_What you are asked to do_. Where a line of the entries holds the string "none", copy that line.

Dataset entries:
+===+

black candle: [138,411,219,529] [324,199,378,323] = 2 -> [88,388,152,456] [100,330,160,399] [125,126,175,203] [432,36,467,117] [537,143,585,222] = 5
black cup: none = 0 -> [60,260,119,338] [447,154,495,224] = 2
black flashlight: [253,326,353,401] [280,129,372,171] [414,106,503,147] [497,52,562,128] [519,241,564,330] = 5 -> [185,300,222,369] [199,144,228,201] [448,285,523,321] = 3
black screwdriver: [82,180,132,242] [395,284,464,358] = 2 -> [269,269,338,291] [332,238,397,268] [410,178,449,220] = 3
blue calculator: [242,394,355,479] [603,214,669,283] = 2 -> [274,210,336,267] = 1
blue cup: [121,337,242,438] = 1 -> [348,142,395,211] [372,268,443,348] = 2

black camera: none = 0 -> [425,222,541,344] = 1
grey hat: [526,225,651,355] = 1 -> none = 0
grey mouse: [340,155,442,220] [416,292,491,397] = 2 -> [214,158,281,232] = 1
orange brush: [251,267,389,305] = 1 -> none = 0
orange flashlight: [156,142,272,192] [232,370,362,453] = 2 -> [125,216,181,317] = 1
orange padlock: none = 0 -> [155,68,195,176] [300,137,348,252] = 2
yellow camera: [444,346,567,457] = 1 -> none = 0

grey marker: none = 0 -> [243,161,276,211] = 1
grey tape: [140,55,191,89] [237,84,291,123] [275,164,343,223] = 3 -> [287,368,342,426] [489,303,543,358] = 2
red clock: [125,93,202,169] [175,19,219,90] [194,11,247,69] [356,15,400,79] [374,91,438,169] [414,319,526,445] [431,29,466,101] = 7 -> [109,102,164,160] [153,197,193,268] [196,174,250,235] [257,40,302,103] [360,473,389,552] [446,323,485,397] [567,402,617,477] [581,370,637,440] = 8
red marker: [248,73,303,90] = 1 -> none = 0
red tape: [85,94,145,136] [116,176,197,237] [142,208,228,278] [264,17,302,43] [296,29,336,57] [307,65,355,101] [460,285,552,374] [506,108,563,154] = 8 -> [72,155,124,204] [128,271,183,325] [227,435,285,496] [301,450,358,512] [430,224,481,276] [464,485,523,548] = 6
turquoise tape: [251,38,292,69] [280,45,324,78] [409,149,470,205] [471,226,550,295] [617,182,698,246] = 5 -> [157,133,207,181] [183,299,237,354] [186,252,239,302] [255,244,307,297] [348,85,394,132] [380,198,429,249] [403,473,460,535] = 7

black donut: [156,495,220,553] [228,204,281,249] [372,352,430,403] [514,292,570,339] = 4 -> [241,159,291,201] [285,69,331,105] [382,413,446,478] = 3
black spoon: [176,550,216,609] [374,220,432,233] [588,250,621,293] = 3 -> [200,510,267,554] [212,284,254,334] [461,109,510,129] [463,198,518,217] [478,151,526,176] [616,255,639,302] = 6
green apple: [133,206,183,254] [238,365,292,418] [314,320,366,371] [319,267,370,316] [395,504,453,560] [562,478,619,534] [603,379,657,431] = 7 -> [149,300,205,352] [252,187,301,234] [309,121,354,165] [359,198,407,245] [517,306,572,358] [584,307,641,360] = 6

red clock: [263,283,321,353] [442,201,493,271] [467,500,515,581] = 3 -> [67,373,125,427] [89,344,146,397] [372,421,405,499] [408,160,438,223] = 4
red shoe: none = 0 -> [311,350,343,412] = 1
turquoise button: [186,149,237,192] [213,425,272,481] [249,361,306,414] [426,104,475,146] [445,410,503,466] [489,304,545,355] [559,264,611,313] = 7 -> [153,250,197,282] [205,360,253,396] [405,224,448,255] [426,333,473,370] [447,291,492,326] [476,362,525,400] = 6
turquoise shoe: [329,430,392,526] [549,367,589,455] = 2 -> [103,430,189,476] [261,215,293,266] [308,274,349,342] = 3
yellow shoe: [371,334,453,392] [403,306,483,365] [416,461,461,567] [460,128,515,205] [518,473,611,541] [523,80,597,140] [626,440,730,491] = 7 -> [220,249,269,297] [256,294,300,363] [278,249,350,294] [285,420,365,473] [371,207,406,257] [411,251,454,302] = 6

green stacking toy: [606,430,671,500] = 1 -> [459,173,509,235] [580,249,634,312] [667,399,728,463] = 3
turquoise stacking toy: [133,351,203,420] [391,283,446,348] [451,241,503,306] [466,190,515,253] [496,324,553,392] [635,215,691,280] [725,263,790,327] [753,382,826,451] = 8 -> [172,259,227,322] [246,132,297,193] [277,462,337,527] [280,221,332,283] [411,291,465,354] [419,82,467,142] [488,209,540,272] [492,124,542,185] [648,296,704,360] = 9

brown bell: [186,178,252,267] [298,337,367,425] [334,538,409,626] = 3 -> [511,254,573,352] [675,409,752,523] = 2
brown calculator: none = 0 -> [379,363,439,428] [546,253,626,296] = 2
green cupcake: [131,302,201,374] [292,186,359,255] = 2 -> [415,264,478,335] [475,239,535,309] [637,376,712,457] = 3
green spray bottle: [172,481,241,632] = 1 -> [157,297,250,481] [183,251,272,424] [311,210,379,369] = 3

+===+

_Solution to this exercise_.
black cup: none = 0 -> [60,260,119,338] [447,154,495,224] = 2
black camera: none = 0 -> [425,222,541,344] = 1
grey hat: [526,225,651,355] = 1 -> none = 0
orange brush: [251,267,389,305] = 1 -> none = 0
orange padlock: none = 0 -> [155,68,195,176] [300,137,348,252] = 2
yellow camera: [444,346,567,457] = 1 -> none = 0
grey marker: none = 0 -> [243,161,276,211] = 1
red marker: [248,73,303,90] = 1 -> none = 0
red shoe: none = 0 -> [311,350,343,412] = 1
brown calculator: none = 0 -> [379,363,439,428] [546,253,626,296] = 2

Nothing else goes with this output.